### Information
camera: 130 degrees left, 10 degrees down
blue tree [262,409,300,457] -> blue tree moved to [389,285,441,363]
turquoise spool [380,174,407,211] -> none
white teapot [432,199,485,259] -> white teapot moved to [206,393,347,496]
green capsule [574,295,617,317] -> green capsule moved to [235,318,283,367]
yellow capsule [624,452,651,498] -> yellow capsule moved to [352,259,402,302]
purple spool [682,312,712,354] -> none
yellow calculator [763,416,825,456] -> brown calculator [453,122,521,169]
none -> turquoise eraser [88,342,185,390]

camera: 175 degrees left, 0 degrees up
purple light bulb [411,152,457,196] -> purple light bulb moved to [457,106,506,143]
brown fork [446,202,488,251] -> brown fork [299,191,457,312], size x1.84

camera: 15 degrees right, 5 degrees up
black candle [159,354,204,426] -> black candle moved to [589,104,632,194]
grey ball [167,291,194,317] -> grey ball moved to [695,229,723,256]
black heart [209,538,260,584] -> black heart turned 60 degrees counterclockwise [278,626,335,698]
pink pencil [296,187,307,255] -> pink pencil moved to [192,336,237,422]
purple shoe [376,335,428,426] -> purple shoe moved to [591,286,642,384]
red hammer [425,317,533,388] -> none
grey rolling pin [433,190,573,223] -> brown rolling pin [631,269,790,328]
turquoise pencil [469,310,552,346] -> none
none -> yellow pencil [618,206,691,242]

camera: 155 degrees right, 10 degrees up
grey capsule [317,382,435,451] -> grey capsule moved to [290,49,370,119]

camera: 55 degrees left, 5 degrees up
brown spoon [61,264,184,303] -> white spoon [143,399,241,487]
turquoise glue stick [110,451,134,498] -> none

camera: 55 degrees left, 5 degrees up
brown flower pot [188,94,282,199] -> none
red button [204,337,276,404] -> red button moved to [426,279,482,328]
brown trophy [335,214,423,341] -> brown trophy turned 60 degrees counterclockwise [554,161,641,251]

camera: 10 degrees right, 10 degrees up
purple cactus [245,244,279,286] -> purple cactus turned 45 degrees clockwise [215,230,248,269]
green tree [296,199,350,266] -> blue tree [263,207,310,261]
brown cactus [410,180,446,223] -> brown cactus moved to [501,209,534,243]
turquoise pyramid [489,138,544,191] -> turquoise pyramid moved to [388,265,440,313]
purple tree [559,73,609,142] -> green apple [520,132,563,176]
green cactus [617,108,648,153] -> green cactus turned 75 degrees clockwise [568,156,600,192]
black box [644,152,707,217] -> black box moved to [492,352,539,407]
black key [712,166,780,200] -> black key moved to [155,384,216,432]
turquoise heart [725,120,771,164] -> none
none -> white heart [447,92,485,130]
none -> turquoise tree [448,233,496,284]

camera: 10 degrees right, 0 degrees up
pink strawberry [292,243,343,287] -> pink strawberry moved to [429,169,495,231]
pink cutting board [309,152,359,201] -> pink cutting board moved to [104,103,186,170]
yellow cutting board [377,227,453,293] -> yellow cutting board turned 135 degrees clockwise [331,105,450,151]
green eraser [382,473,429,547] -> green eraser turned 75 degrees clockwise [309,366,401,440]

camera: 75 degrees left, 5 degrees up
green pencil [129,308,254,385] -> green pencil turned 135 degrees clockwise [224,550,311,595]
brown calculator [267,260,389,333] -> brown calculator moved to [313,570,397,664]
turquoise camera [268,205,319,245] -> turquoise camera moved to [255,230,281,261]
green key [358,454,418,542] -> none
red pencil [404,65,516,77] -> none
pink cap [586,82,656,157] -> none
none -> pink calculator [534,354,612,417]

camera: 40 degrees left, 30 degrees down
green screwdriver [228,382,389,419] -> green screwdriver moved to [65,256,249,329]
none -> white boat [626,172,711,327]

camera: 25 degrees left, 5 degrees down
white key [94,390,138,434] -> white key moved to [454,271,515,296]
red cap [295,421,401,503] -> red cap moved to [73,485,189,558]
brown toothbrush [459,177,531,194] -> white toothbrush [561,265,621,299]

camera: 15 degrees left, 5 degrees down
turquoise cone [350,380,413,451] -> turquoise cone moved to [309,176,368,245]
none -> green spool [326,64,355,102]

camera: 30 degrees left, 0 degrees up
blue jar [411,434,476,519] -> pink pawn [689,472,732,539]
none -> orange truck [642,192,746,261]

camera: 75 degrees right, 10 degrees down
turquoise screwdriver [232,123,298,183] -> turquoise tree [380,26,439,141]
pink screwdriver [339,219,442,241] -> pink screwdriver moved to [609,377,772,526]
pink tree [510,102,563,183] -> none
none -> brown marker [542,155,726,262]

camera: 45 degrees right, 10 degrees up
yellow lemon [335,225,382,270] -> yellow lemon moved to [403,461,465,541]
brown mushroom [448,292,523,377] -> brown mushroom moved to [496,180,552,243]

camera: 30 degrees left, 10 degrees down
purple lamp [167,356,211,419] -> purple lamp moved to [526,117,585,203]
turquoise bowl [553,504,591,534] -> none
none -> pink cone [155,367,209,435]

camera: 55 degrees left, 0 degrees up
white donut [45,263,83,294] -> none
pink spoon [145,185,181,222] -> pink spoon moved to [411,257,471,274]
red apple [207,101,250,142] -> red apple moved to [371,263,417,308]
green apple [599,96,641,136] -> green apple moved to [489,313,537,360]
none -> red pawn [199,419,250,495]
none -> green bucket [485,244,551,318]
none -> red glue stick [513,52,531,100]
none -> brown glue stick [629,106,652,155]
######
● **Task prompt**
Each record above, in full: retype it verbatim.

● **Task result**
camera: 130 degrees left, 10 degrees down
blue tree [262,409,300,457] -> blue tree moved to [389,285,441,363]
turquoise spool [380,174,407,211] -> none
white teapot [432,199,485,259] -> white teapot moved to [206,393,347,496]
green capsule [574,295,617,317] -> green capsule moved to [235,318,283,367]
yellow capsule [624,452,651,498] -> yellow capsule moved to [352,259,402,302]
purple spool [682,312,712,354] -> none
yellow calculator [763,416,825,456] -> brown calculator [453,122,521,169]
none -> turquoise eraser [88,342,185,390]

camera: 175 degrees left, 0 degrees up
purple light bulb [411,152,457,196] -> purple light bulb moved to [457,106,506,143]
brown fork [446,202,488,251] -> brown fork [299,191,457,312], size x1.84

camera: 15 degrees right, 5 degrees up
black candle [159,354,204,426] -> black candle moved to [589,104,632,194]
grey ball [167,291,194,317] -> grey ball moved to [695,229,723,256]
black heart [209,538,260,584] -> black heart turned 60 degrees counterclockwise [278,626,335,698]
pink pencil [296,187,307,255] -> pink pencil moved to [192,336,237,422]
purple shoe [376,335,428,426] -> purple shoe moved to [591,286,642,384]
red hammer [425,317,533,388] -> none
grey rolling pin [433,190,573,223] -> brown rolling pin [631,269,790,328]
turquoise pencil [469,310,552,346] -> none
none -> yellow pencil [618,206,691,242]

camera: 155 degrees right, 10 degrees up
grey capsule [317,382,435,451] -> grey capsule moved to [290,49,370,119]

camera: 55 degrees left, 5 degrees up
brown spoon [61,264,184,303] -> white spoon [143,399,241,487]
turquoise glue stick [110,451,134,498] -> none

camera: 55 degrees left, 5 degrees up
brown flower pot [188,94,282,199] -> none
red button [204,337,276,404] -> red button moved to [426,279,482,328]
brown trophy [335,214,423,341] -> brown trophy turned 60 degrees counterclockwise [554,161,641,251]

camera: 10 degrees right, 10 degrees up
purple cactus [245,244,279,286] -> purple cactus turned 45 degrees clockwise [215,230,248,269]
green tree [296,199,350,266] -> blue tree [263,207,310,261]
brown cactus [410,180,446,223] -> brown cactus moved to [501,209,534,243]
turquoise pyramid [489,138,544,191] -> turquoise pyramid moved to [388,265,440,313]
purple tree [559,73,609,142] -> green apple [520,132,563,176]
green cactus [617,108,648,153] -> green cactus turned 75 degrees clockwise [568,156,600,192]
black box [644,152,707,217] -> black box moved to [492,352,539,407]
black key [712,166,780,200] -> black key moved to [155,384,216,432]
turquoise heart [725,120,771,164] -> none
none -> white heart [447,92,485,130]
none -> turquoise tree [448,233,496,284]

camera: 10 degrees right, 0 degrees up
pink strawberry [292,243,343,287] -> pink strawberry moved to [429,169,495,231]
pink cutting board [309,152,359,201] -> pink cutting board moved to [104,103,186,170]
yellow cutting board [377,227,453,293] -> yellow cutting board turned 135 degrees clockwise [331,105,450,151]
green eraser [382,473,429,547] -> green eraser turned 75 degrees clockwise [309,366,401,440]

camera: 75 degrees left, 5 degrees up
green pencil [129,308,254,385] -> green pencil turned 135 degrees clockwise [224,550,311,595]
brown calculator [267,260,389,333] -> brown calculator moved to [313,570,397,664]
turquoise camera [268,205,319,245] -> turquoise camera moved to [255,230,281,261]
green key [358,454,418,542] -> none
red pencil [404,65,516,77] -> none
pink cap [586,82,656,157] -> none
none -> pink calculator [534,354,612,417]

camera: 40 degrees left, 30 degrees down
green screwdriver [228,382,389,419] -> green screwdriver moved to [65,256,249,329]
none -> white boat [626,172,711,327]

camera: 25 degrees left, 5 degrees down
white key [94,390,138,434] -> white key moved to [454,271,515,296]
red cap [295,421,401,503] -> red cap moved to [73,485,189,558]
brown toothbrush [459,177,531,194] -> white toothbrush [561,265,621,299]

camera: 15 degrees left, 5 degrees down
turquoise cone [350,380,413,451] -> turquoise cone moved to [309,176,368,245]
none -> green spool [326,64,355,102]

camera: 30 degrees left, 0 degrees up
blue jar [411,434,476,519] -> pink pawn [689,472,732,539]
none -> orange truck [642,192,746,261]

camera: 75 degrees right, 10 degrees down
turquoise screwdriver [232,123,298,183] -> turquoise tree [380,26,439,141]
pink screwdriver [339,219,442,241] -> pink screwdriver moved to [609,377,772,526]
pink tree [510,102,563,183] -> none
none -> brown marker [542,155,726,262]

camera: 45 degrees right, 10 degrees up
yellow lemon [335,225,382,270] -> yellow lemon moved to [403,461,465,541]
brown mushroom [448,292,523,377] -> brown mushroom moved to [496,180,552,243]

camera: 30 degrees left, 10 degrees down
purple lamp [167,356,211,419] -> purple lamp moved to [526,117,585,203]
turquoise bowl [553,504,591,534] -> none
none -> pink cone [155,367,209,435]

camera: 55 degrees left, 0 degrees up
white donut [45,263,83,294] -> none
pink spoon [145,185,181,222] -> pink spoon moved to [411,257,471,274]
red apple [207,101,250,142] -> red apple moved to [371,263,417,308]
green apple [599,96,641,136] -> green apple moved to [489,313,537,360]
none -> red pawn [199,419,250,495]
none -> green bucket [485,244,551,318]
none -> red glue stick [513,52,531,100]
none -> brown glue stick [629,106,652,155]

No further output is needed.